**Task directions:** Reproduce the entire listing exactly. Leave the pictures out.

BEGIN

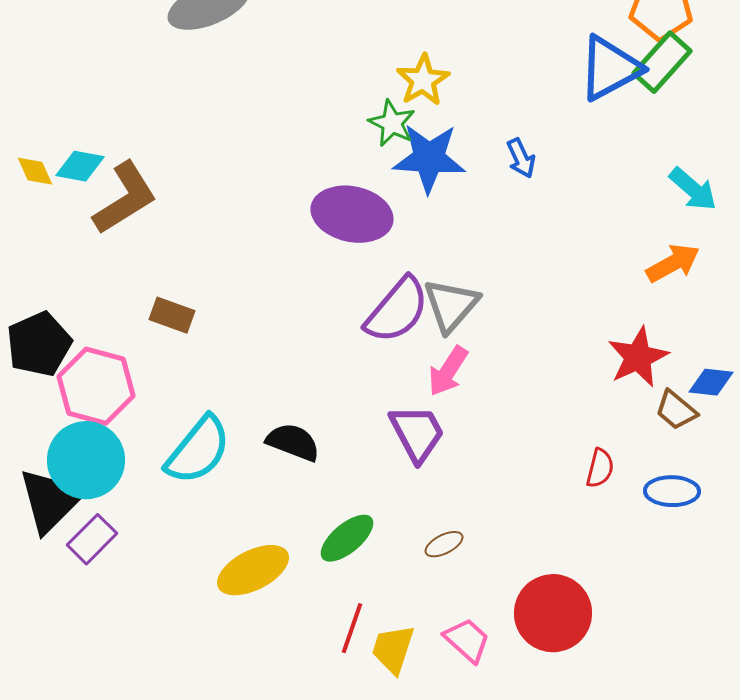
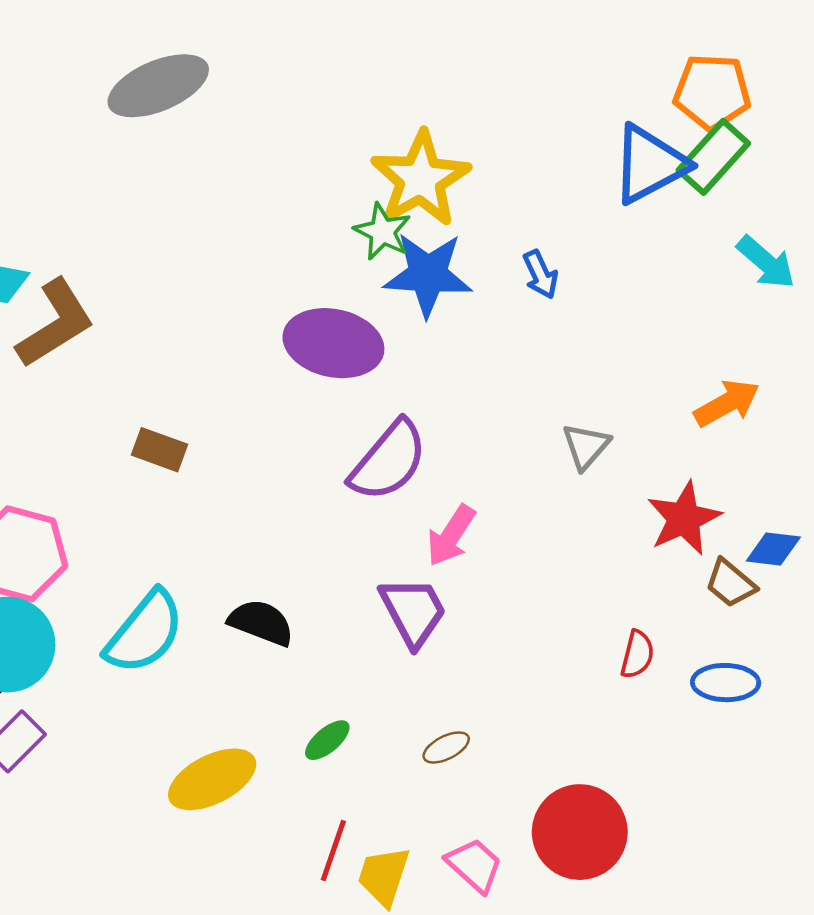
yellow star: (423, 80) -> (420, 179), size x1.5
cyan arrow: (693, 189) -> (766, 262), moved
gray triangle: (451, 305) -> (586, 446), moved, size x0.7
brown rectangle: (172, 315) -> (159, 450), moved
green ellipse: (347, 538) -> (327, 740), size x0.7

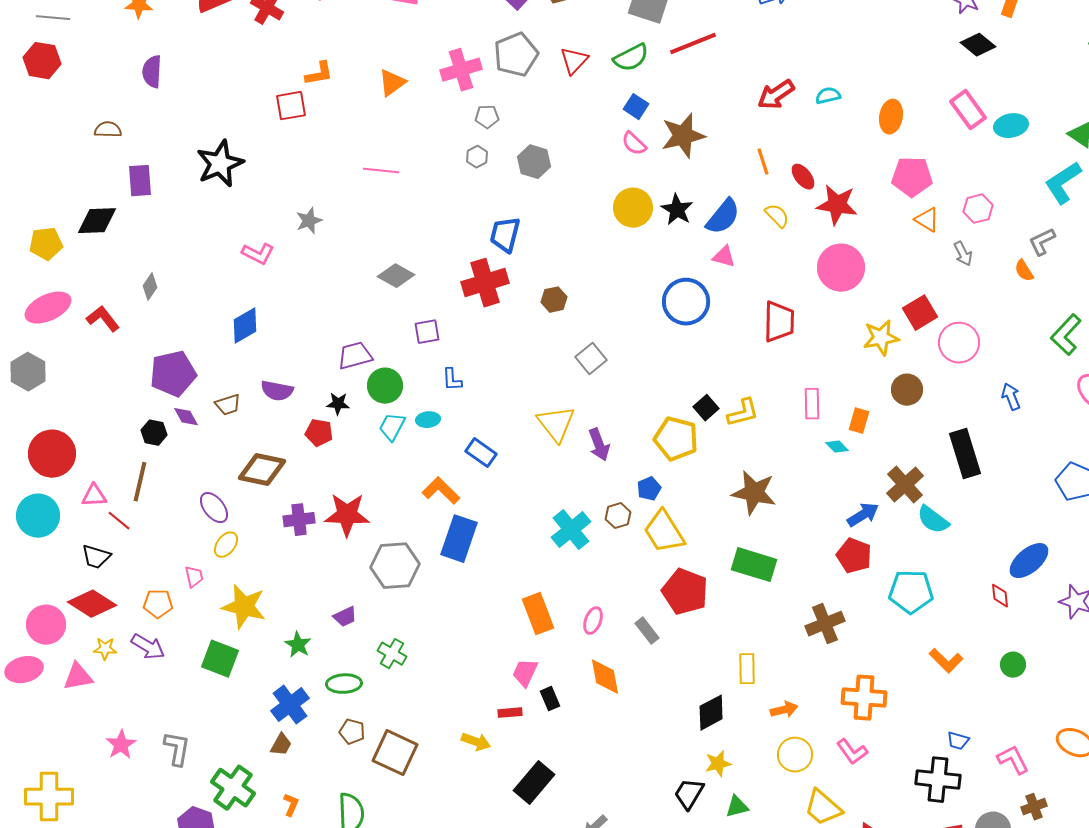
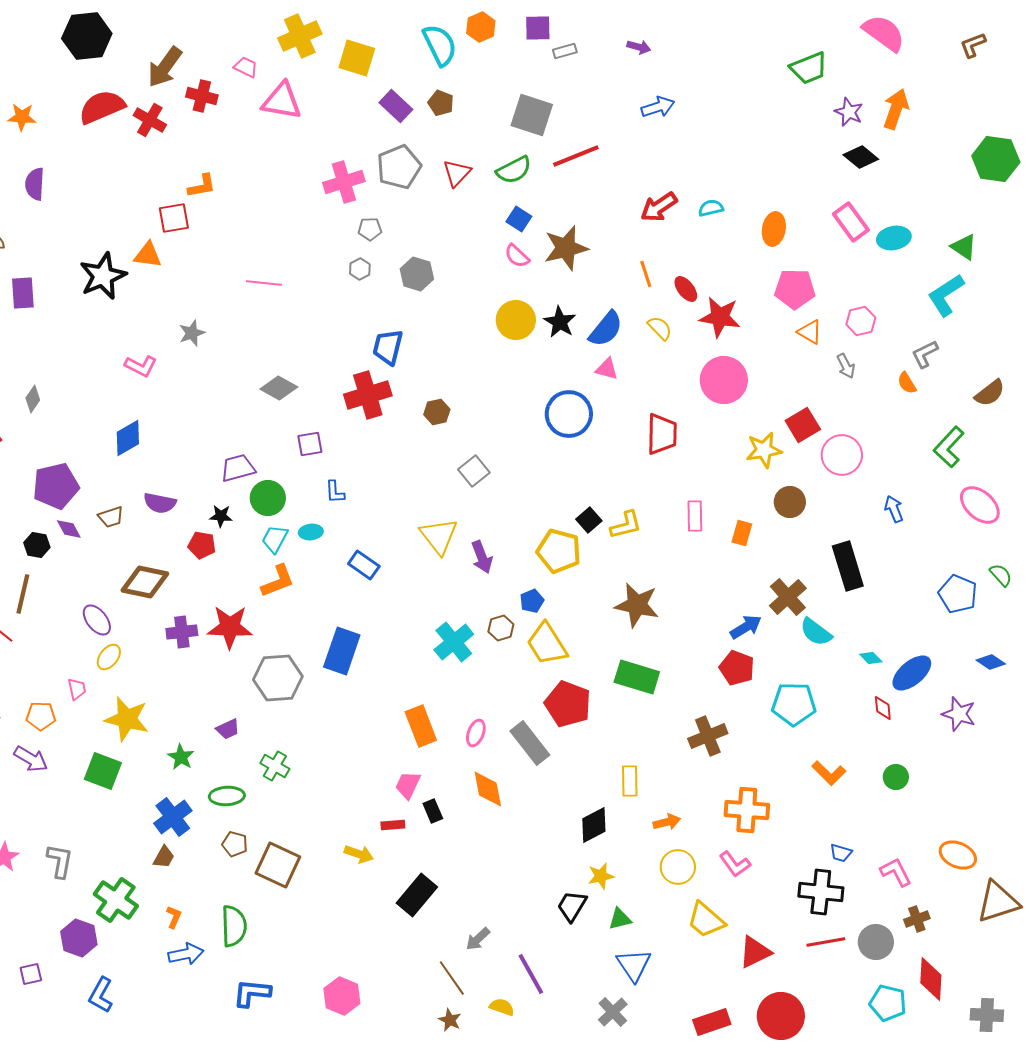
orange triangle: (392, 83) -> (148, 255), moved, turned 44
cyan diamond: (837, 447) -> (871, 658), moved
orange L-shape: (441, 491) -> (278, 581), moved, turned 114
gray rectangle: (647, 631) -> (530, 743), size x1.6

END

**Written reply:**
yellow star: (423, 80) -> (420, 179), size x1.5
cyan arrow: (693, 189) -> (766, 262), moved
gray triangle: (451, 305) -> (586, 446), moved, size x0.7
brown rectangle: (172, 315) -> (159, 450), moved
green ellipse: (347, 538) -> (327, 740), size x0.7

orange triangle: (392, 83) -> (148, 255), moved, turned 44
cyan diamond: (837, 447) -> (871, 658), moved
orange L-shape: (441, 491) -> (278, 581), moved, turned 114
gray rectangle: (647, 631) -> (530, 743), size x1.6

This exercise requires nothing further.